Required action => Each record that comes next should be output exactly; pictures do not belong in the copy.

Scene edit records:
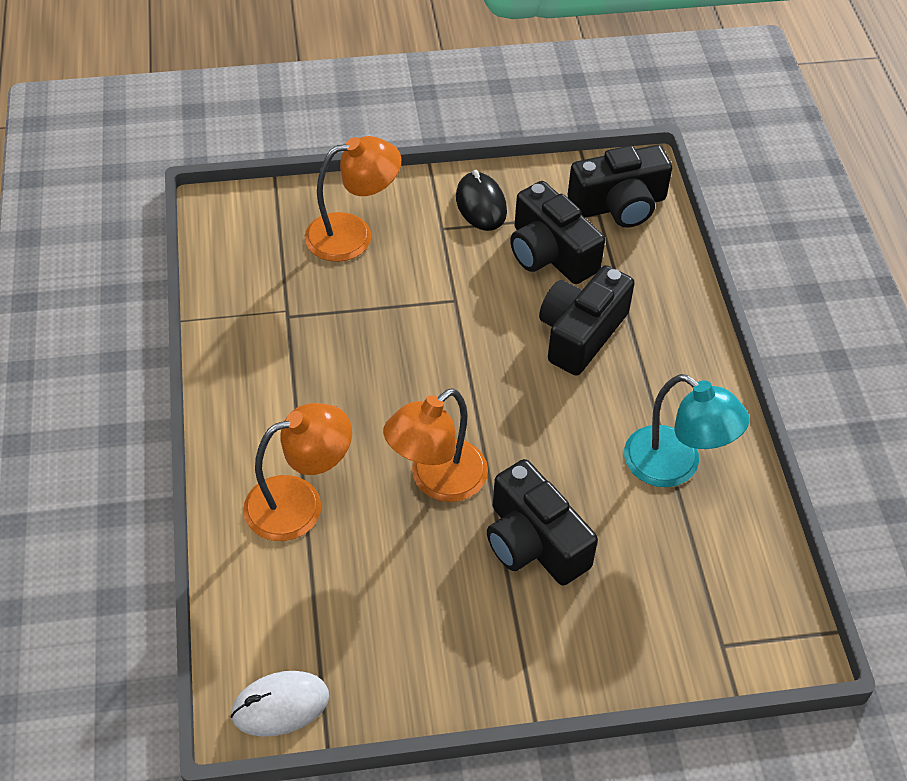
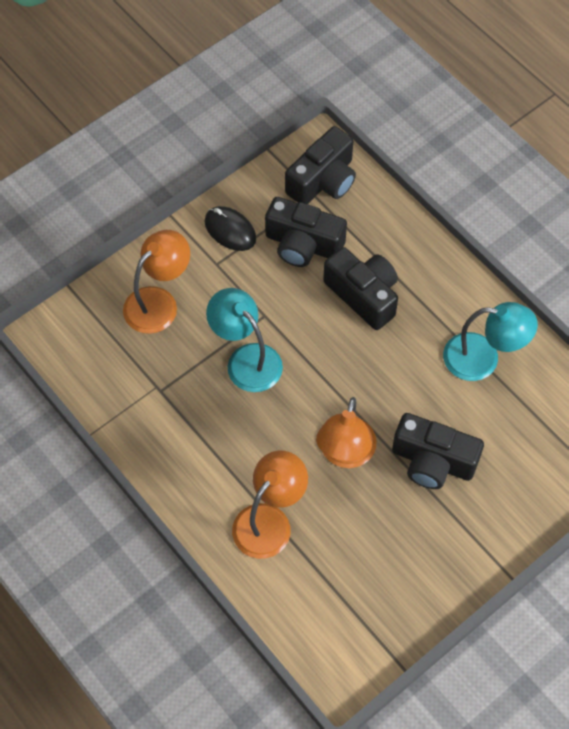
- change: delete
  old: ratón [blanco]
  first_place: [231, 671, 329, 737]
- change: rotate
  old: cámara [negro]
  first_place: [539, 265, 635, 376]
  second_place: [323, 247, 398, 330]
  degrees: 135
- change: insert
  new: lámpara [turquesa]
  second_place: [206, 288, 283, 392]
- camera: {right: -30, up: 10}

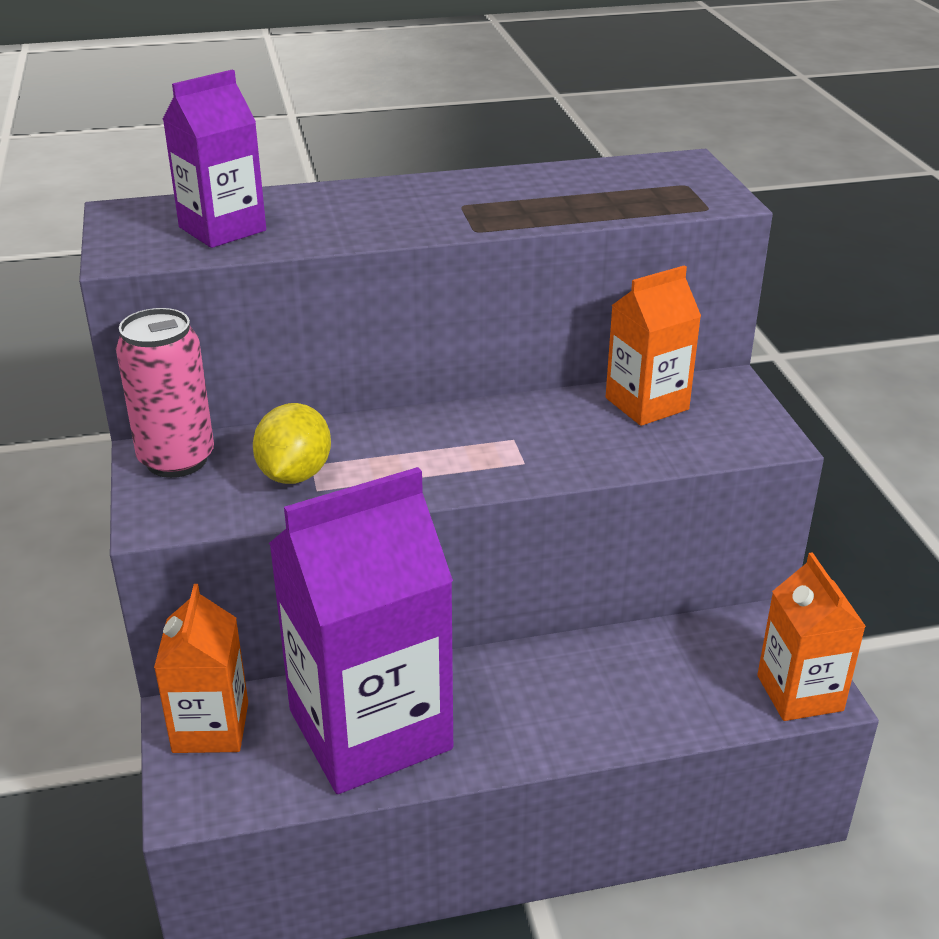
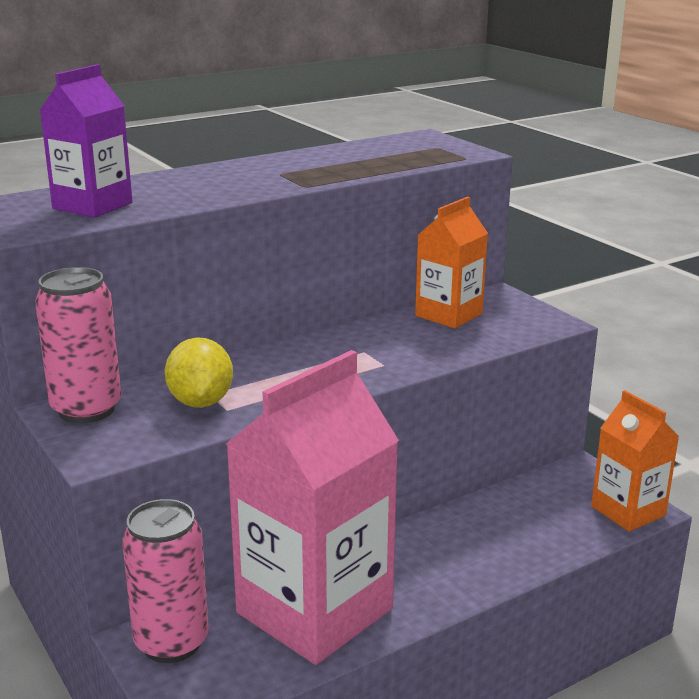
- change: replace
  old: cartón de leche [naranja]
  new: lata [rosa]
  first_place: [154, 584, 248, 753]
  second_place: [122, 499, 209, 663]
- change: recolor
  old: cartón de leche [morado]
  new: cartón de leche [rosa]
  first_place: [269, 467, 453, 794]
  second_place: [226, 350, 399, 665]
- camera: {right: -20, up: -10}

Task solution =>
- change: delete
  old: ratón [blanco]
  first_place: [231, 671, 329, 737]
- change: rotate
  old: cámara [negro]
  first_place: [539, 265, 635, 376]
  second_place: [323, 247, 398, 330]
  degrees: 135
- change: insert
  new: lámpara [turquesa]
  second_place: [206, 288, 283, 392]
- camera: {right: -30, up: 10}

- change: replace
  old: cartón de leche [naranja]
  new: lata [rosa]
  first_place: [154, 584, 248, 753]
  second_place: [122, 499, 209, 663]
- change: recolor
  old: cartón de leche [morado]
  new: cartón de leche [rosa]
  first_place: [269, 467, 453, 794]
  second_place: [226, 350, 399, 665]
- camera: {right: -20, up: -10}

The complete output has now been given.